━━━━━ Task input
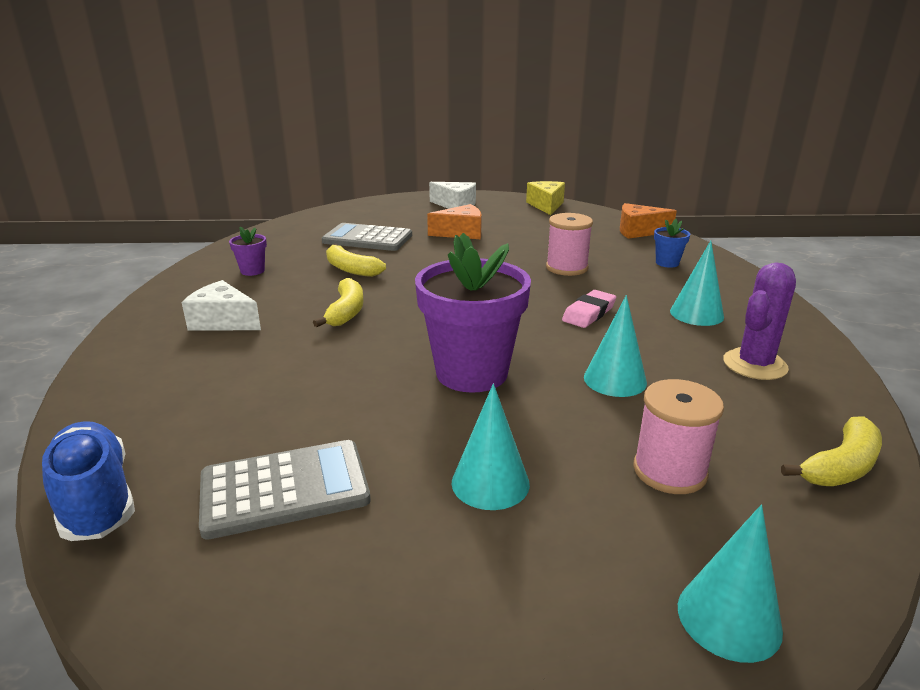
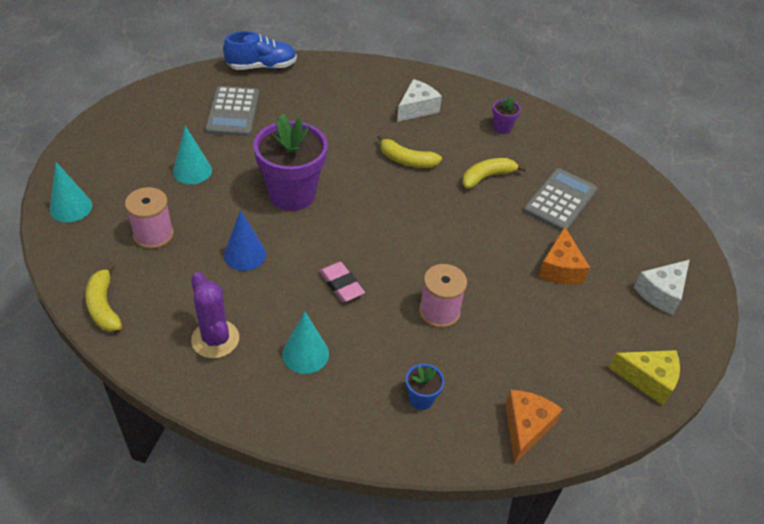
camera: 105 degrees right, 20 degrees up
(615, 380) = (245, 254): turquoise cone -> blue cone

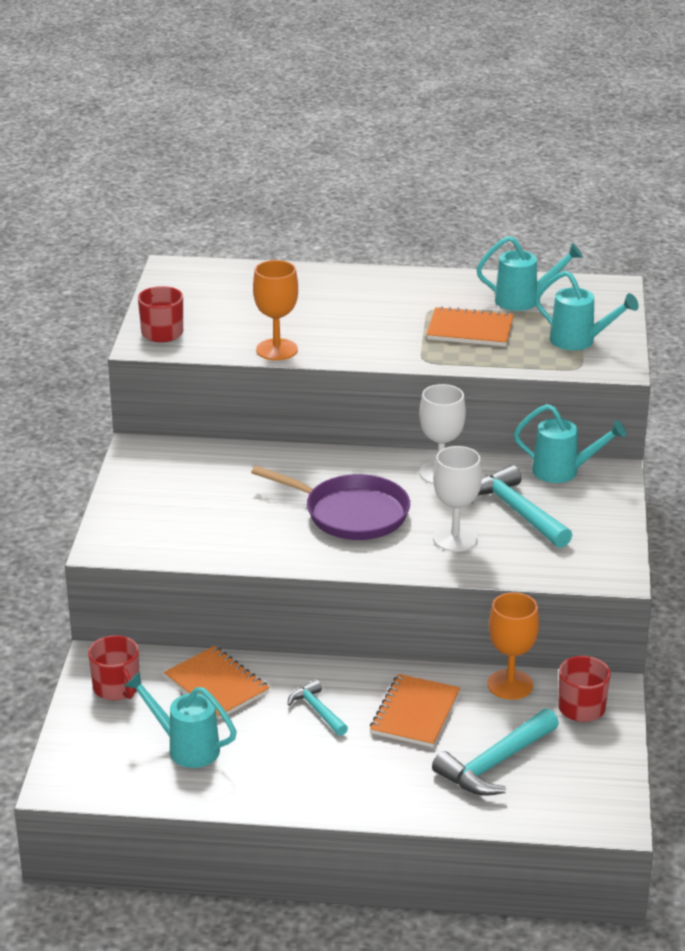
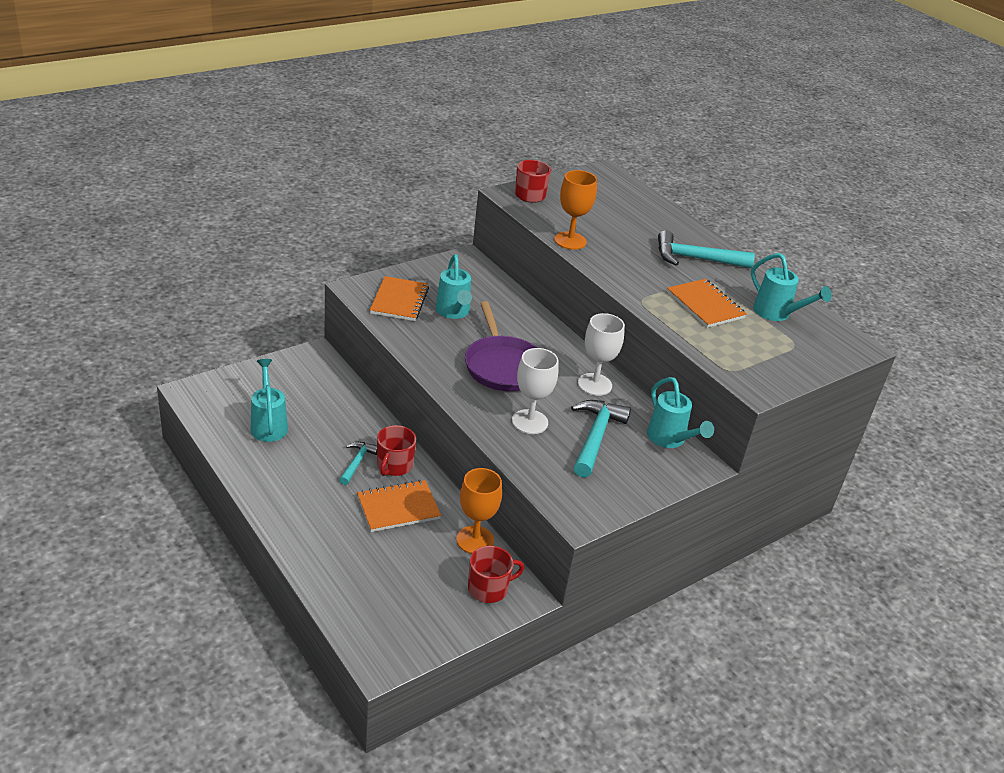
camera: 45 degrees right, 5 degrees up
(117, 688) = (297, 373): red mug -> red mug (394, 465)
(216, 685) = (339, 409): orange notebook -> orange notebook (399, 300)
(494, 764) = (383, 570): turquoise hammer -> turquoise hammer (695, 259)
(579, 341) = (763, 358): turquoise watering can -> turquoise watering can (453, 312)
━━━━━━━━━━
- _Task to carry out_: Copy every entry above exactly as it stands, but leave the pictures out.

- _Completed task_:
camera: 105 degrees right, 20 degrees up
(615, 380) = (245, 254): turquoise cone -> blue cone

camera: 45 degrees right, 5 degrees up
(117, 688) = (297, 373): red mug -> red mug (394, 465)
(216, 685) = (339, 409): orange notebook -> orange notebook (399, 300)
(494, 764) = (383, 570): turquoise hammer -> turquoise hammer (695, 259)
(579, 341) = (763, 358): turquoise watering can -> turquoise watering can (453, 312)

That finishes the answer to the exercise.